Exercise instructions
Where the records below have a line with "camera", that line is to be copied.

----- Given entries -----

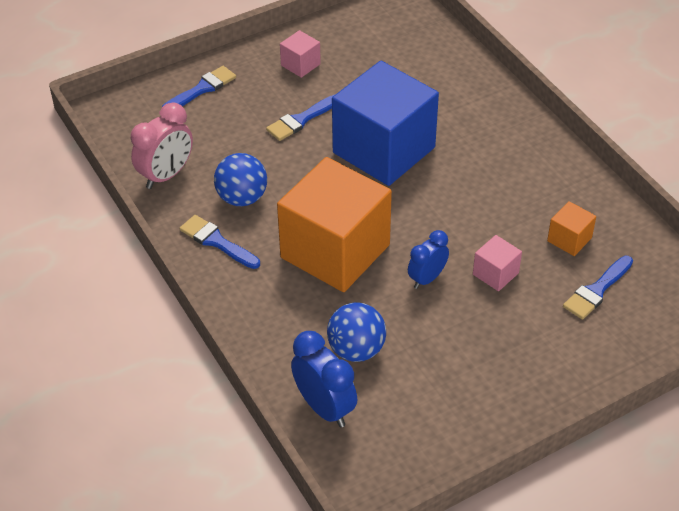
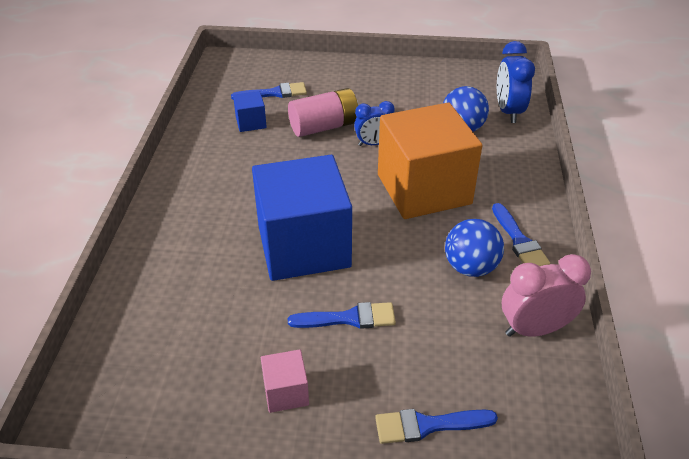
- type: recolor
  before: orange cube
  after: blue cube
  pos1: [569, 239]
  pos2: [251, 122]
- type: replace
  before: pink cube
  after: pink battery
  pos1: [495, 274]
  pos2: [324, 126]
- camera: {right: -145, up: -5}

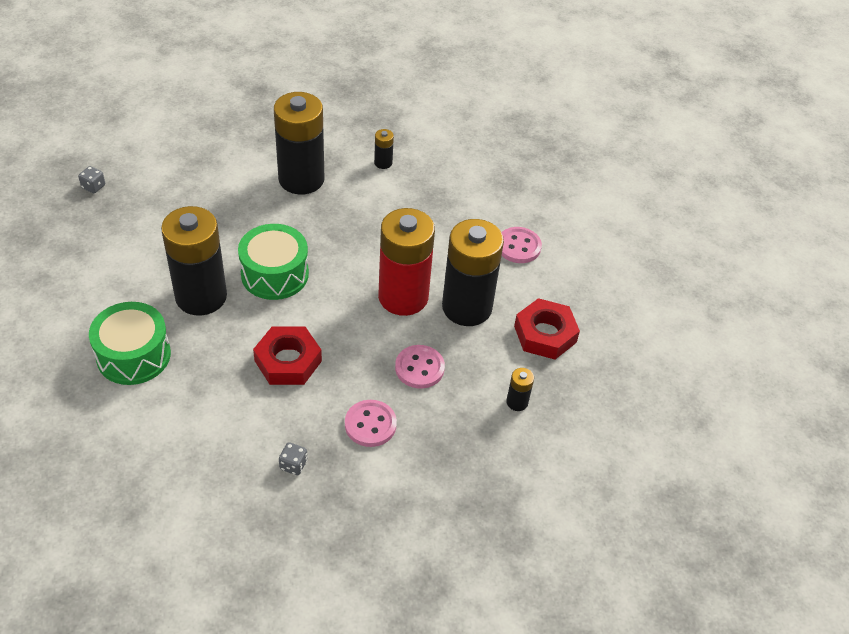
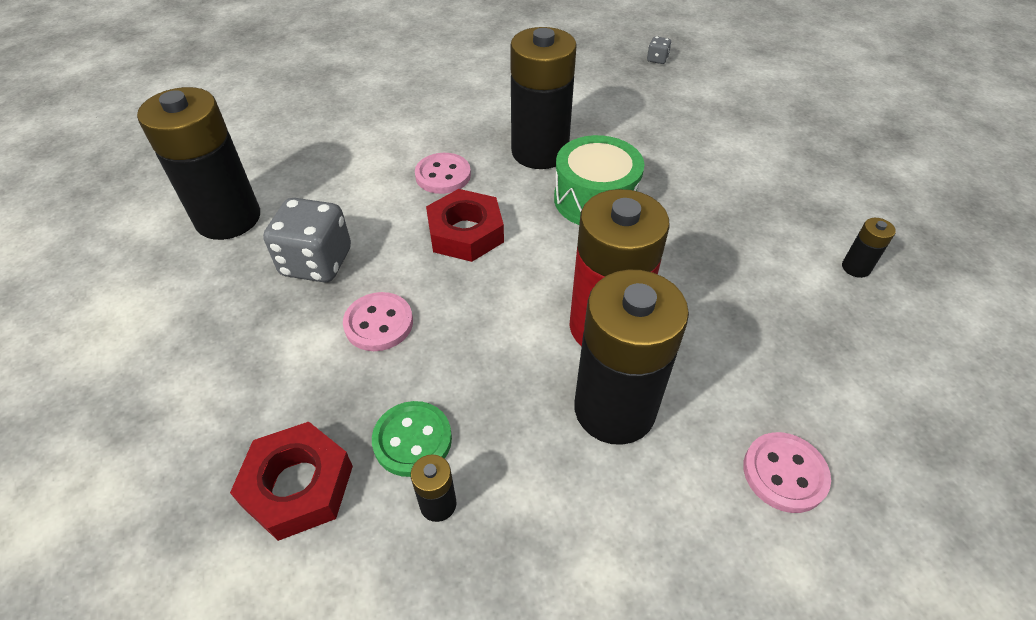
- type: move
  before: black battery
  pos1: [301, 179]
  pos2: [228, 218]
- type: move
  before: red nut
  pos1: [545, 334]
  pos2: [298, 485]
- type: resize
  before: grey dice
  pos1: [293, 465]
  pos2: [316, 262]
  scale: 2.23
- type: insert
  after: green button
  pos2: [412, 440]
- type: move
  before: pink button
  pos1: [419, 368]
  pos2: [443, 175]
- type: delete
  before: green drum
  pos1: [133, 355]
- camera: {right: 85, up: 0}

-----

Task response
- camera: {right: -145, up: -5}
- camera: {right: 85, up: 0}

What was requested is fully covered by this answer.